◆ Task instructions
Which lines in the records below mention the word "none"? Copy each one out.

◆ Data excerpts
○ ○ ○

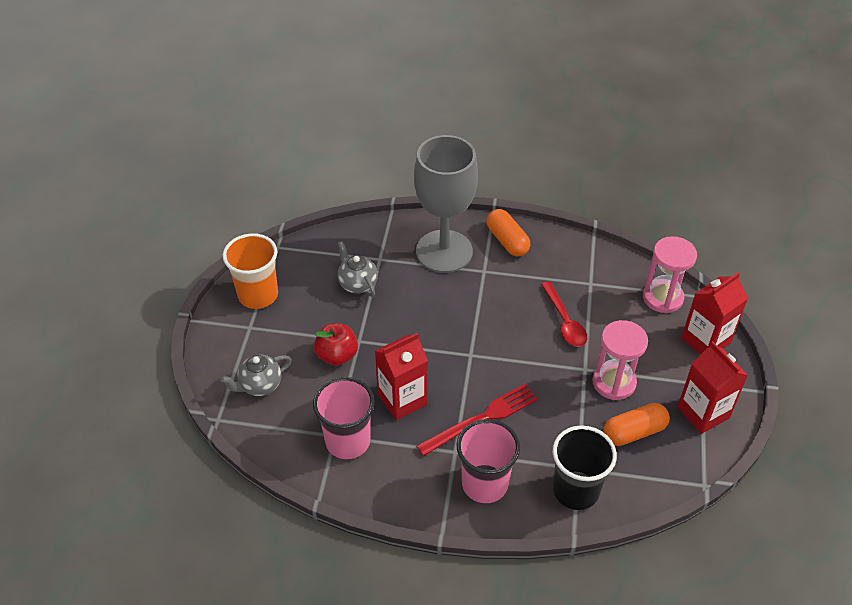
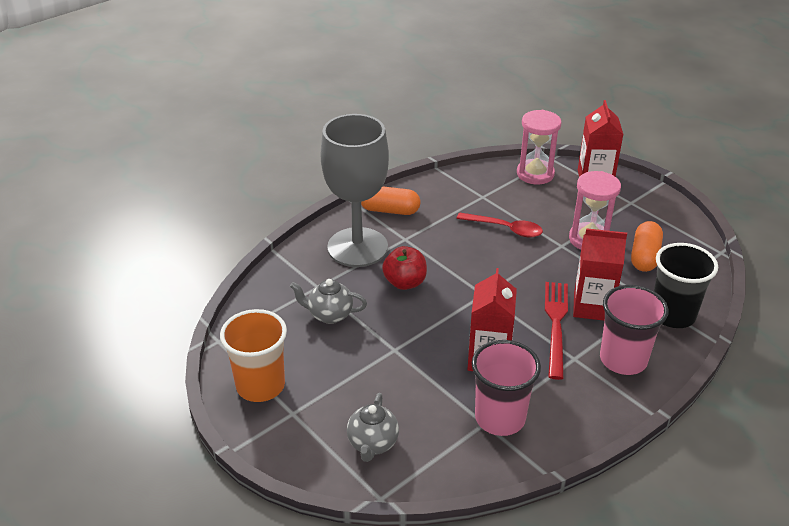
camera: 50 degrees left, 10 degrees down
(337, 355) = (396, 372): red apple -> red apple (405, 282)
(703, 412) = (657, 216): red carton -> red carton (592, 306)

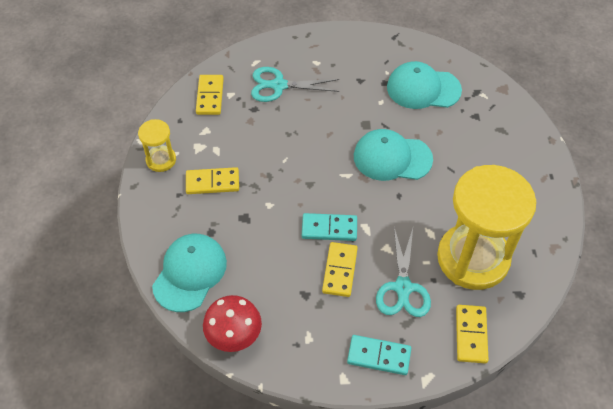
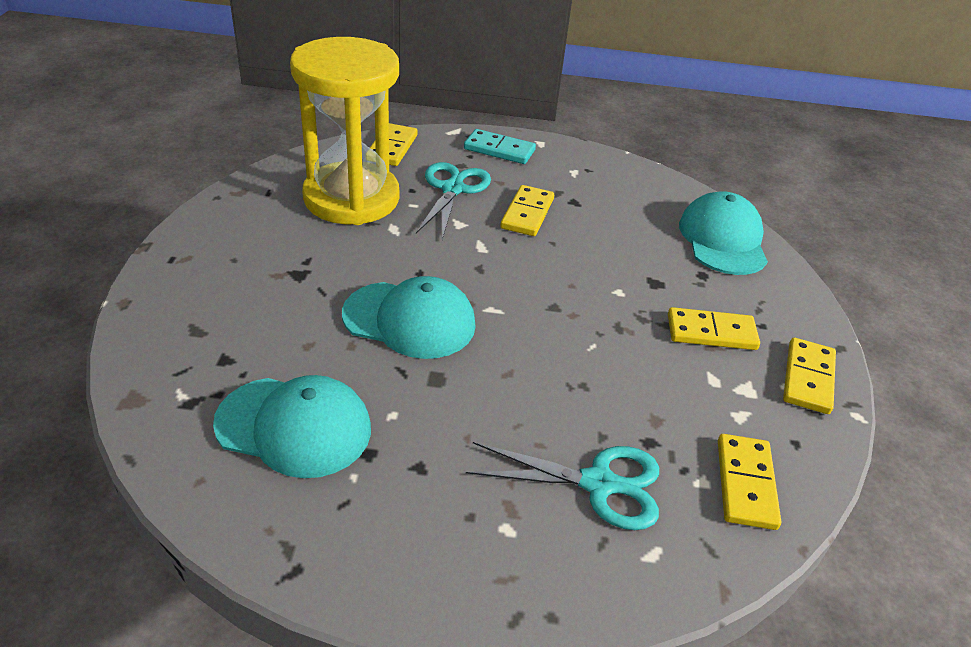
camera: 175 degrees left, 15 degrees down
(161, 160) = (808, 378): yellow hourglass -> yellow domino
(190, 273) = (722, 239): turquoise cap -> turquoise cap turned 150 degrees clockwise
(234, 334) = (659, 185): red mushroom -> none
(329, 229) = (533, 253): turquoise domino -> none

○ ○ ○

◆ Task result
(234, 334) = (659, 185): red mushroom -> none
(329, 229) = (533, 253): turquoise domino -> none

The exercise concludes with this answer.